-- begin Exercise inputs --

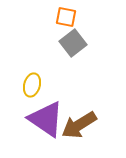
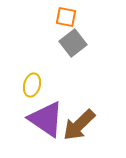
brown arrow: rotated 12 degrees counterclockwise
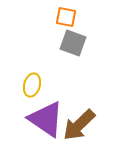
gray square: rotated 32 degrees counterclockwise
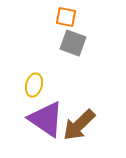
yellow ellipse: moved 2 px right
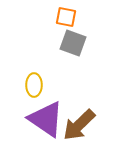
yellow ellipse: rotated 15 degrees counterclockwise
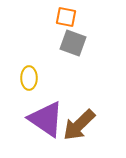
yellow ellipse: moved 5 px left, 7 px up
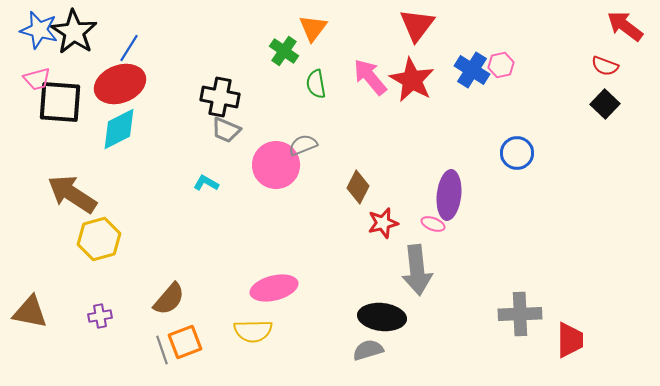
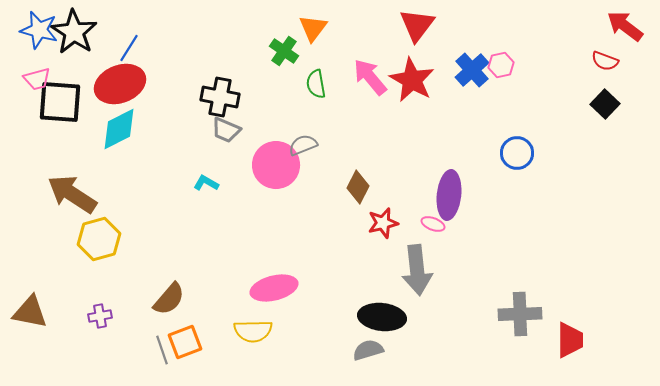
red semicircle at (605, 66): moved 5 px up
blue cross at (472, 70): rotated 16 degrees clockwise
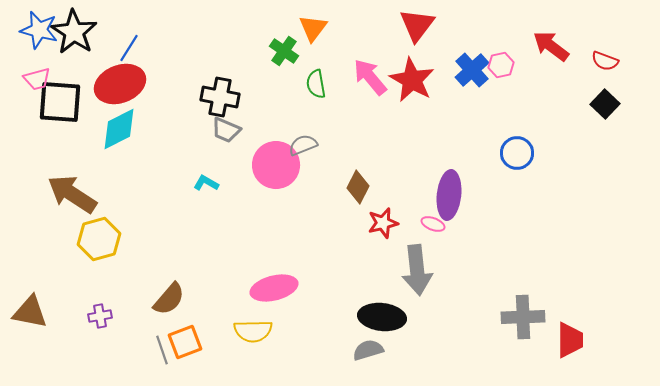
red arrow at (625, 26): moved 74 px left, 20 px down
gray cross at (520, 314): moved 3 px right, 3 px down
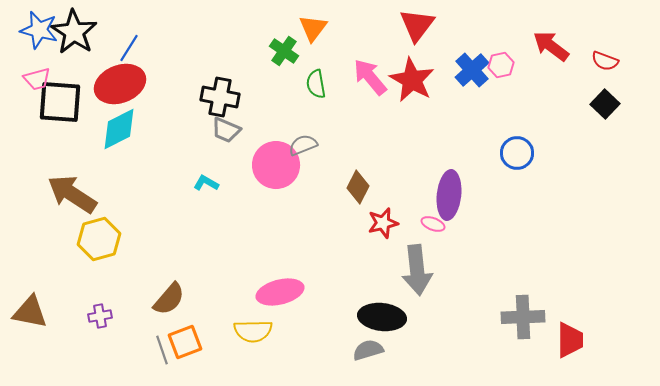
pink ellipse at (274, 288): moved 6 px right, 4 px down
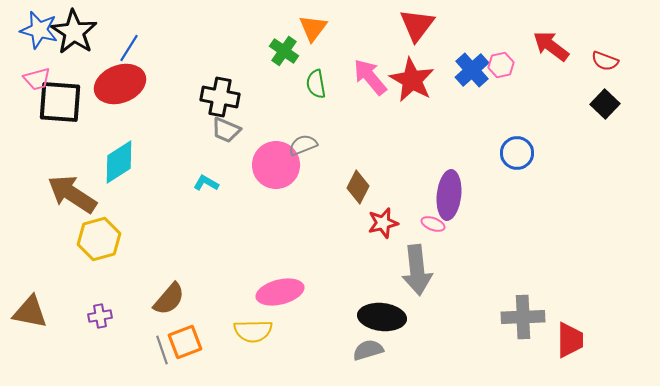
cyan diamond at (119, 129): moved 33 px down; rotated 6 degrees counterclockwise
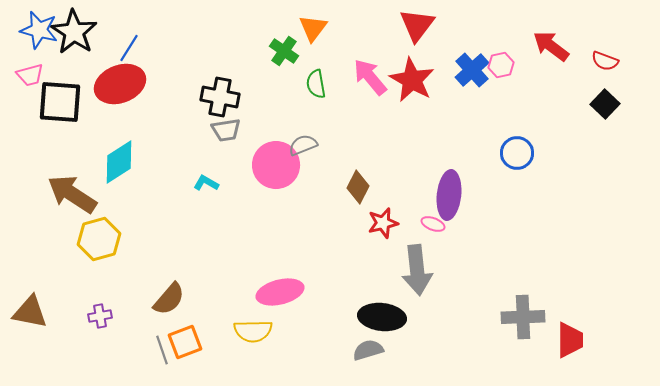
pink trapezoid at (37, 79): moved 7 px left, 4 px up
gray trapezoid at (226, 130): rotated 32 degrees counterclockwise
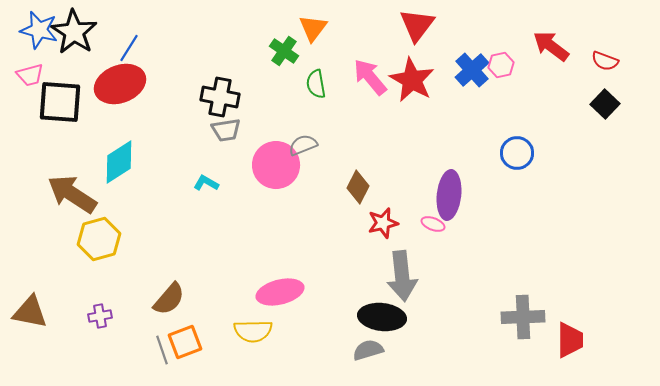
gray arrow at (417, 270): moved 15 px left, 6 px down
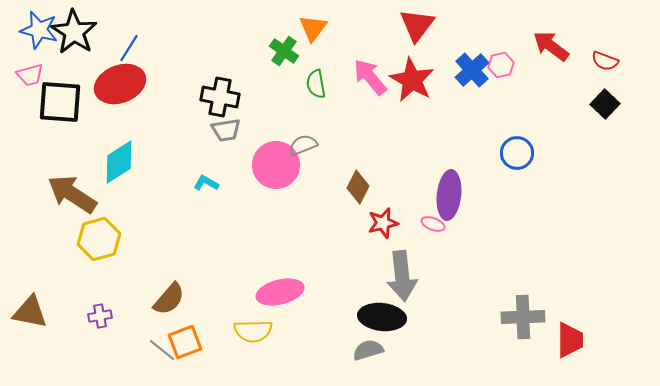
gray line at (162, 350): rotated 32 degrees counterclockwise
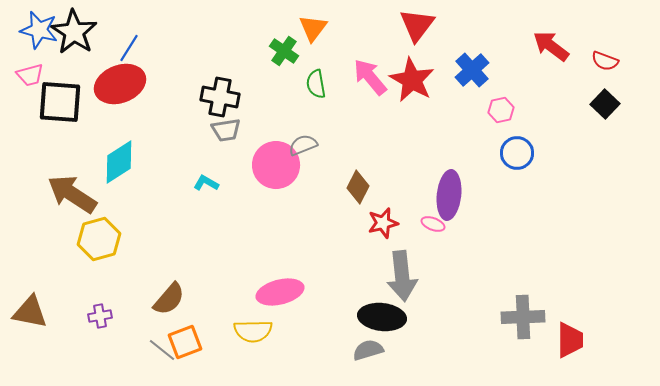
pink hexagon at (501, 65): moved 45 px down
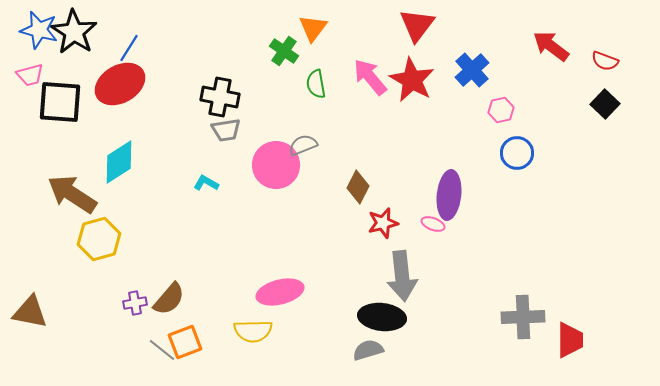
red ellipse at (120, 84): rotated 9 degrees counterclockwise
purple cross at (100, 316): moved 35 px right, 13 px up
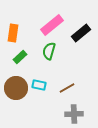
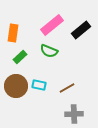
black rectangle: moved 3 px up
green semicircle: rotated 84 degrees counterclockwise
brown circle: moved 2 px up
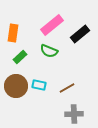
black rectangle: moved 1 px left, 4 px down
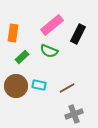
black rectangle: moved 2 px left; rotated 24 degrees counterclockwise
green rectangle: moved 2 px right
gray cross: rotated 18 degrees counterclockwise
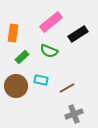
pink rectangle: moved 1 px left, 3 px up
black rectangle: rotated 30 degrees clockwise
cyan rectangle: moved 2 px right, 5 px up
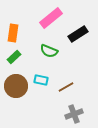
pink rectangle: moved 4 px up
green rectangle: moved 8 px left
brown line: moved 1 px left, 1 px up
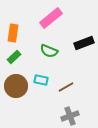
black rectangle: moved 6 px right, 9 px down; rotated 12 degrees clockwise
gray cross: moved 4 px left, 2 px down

-- end Exercise inputs --

**Requirement**
Can you swap "counterclockwise" for "anticlockwise" in the records between the lines holding "red semicircle at (605, 66): moved 5 px up" and "brown circle: moved 2 px up", inclusive, changing nothing else? Give only those lines, with the pictures left out.

**Solution to this exercise**
red semicircle at (605, 66): moved 5 px up
blue cross at (472, 70): rotated 16 degrees clockwise
red arrow at (625, 26): moved 74 px left, 20 px down
gray cross at (520, 314): moved 3 px right, 3 px down
pink ellipse at (274, 288): moved 6 px right, 4 px down
cyan diamond at (119, 129): moved 33 px down; rotated 6 degrees anticlockwise
pink trapezoid at (37, 79): moved 7 px left, 4 px up
gray trapezoid at (226, 130): rotated 32 degrees anticlockwise
gray arrow at (417, 270): moved 15 px left, 6 px down
gray line at (162, 350): rotated 32 degrees anticlockwise
pink hexagon at (501, 65): moved 45 px down
red ellipse at (120, 84): rotated 9 degrees anticlockwise
purple cross at (100, 316): moved 35 px right, 13 px up
black rectangle: moved 3 px up
green semicircle: rotated 84 degrees anticlockwise
brown circle: moved 2 px up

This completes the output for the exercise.